▶ _Activity_
All pictures must be left out as you transcribe the lines from the first line of the data to the line containing "(421, 211) = (439, 255): green", both included.

▶ _Records provided_
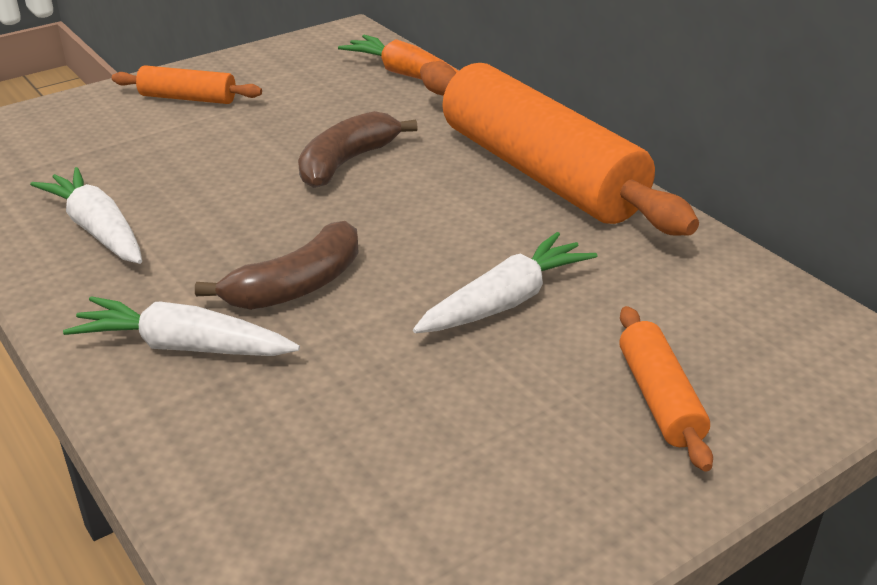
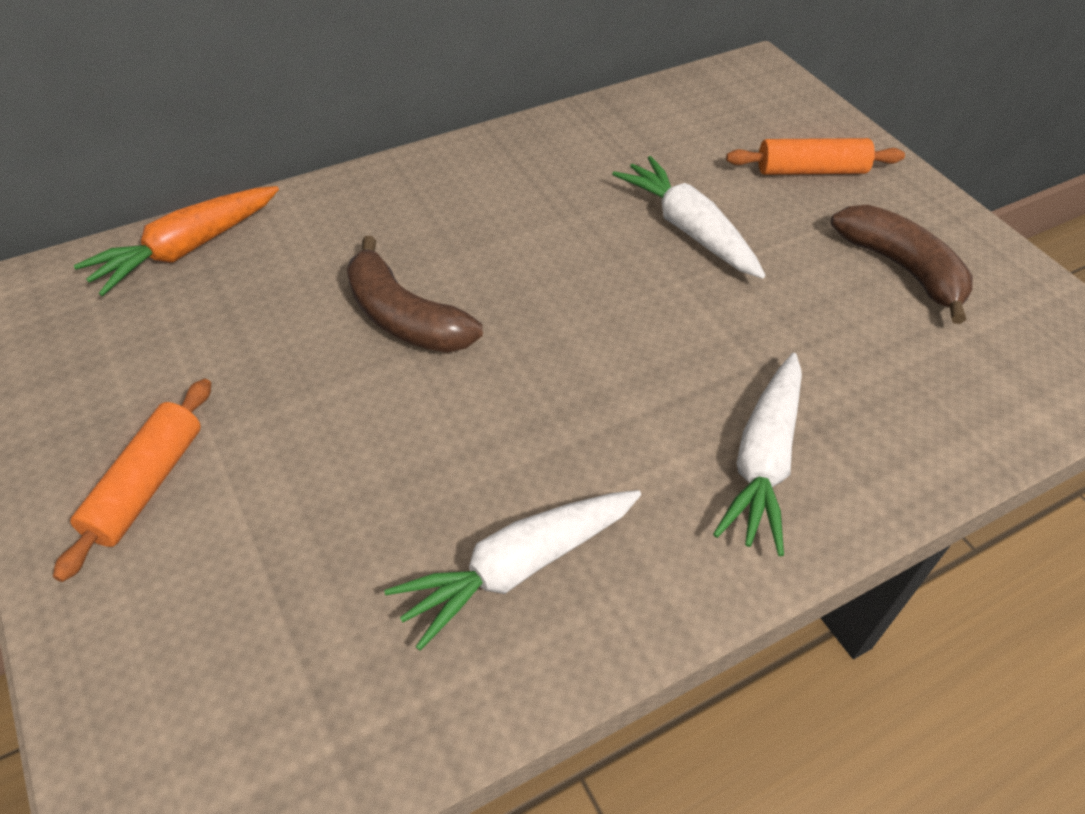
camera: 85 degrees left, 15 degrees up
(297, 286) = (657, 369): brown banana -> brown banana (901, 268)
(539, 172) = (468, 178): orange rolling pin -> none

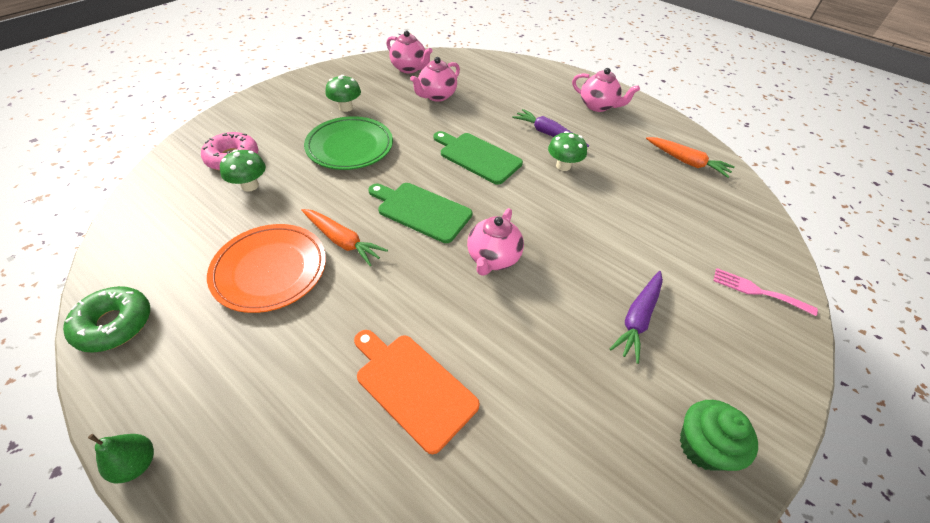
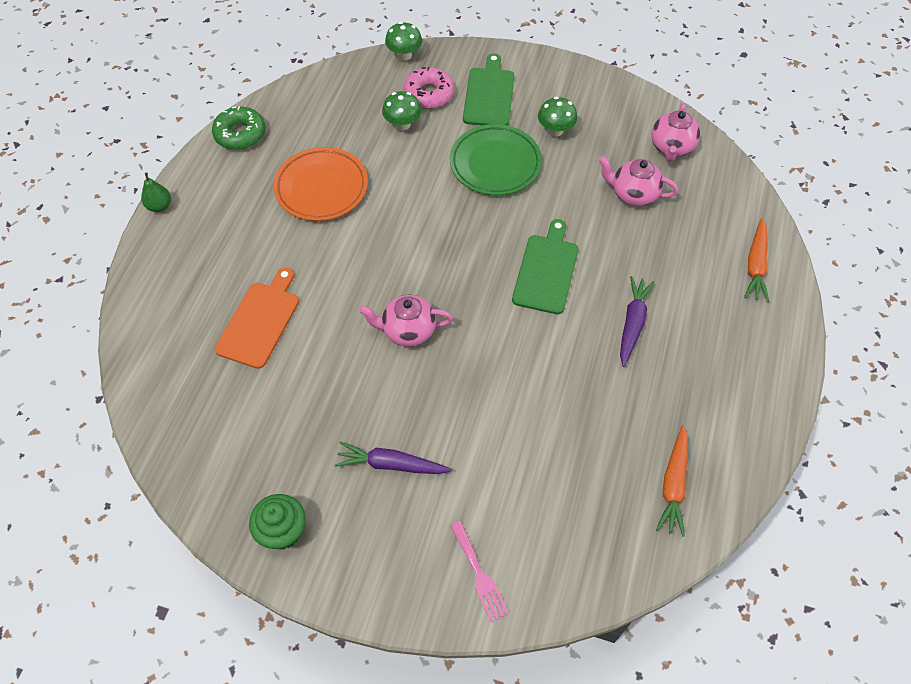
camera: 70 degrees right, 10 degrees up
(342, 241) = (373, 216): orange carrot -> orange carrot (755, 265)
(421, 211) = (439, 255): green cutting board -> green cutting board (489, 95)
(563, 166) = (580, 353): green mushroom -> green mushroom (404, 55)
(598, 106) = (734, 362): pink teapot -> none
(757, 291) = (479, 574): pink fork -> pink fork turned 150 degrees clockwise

▶ _Result of the task_
camera: 85 degrees left, 15 degrees up
(297, 286) = (657, 369): brown banana -> brown banana (901, 268)
(539, 172) = (468, 178): orange rolling pin -> none

camera: 70 degrees right, 10 degrees up
(342, 241) = (373, 216): orange carrot -> orange carrot (755, 265)
(421, 211) = (439, 255): green cutting board -> green cutting board (489, 95)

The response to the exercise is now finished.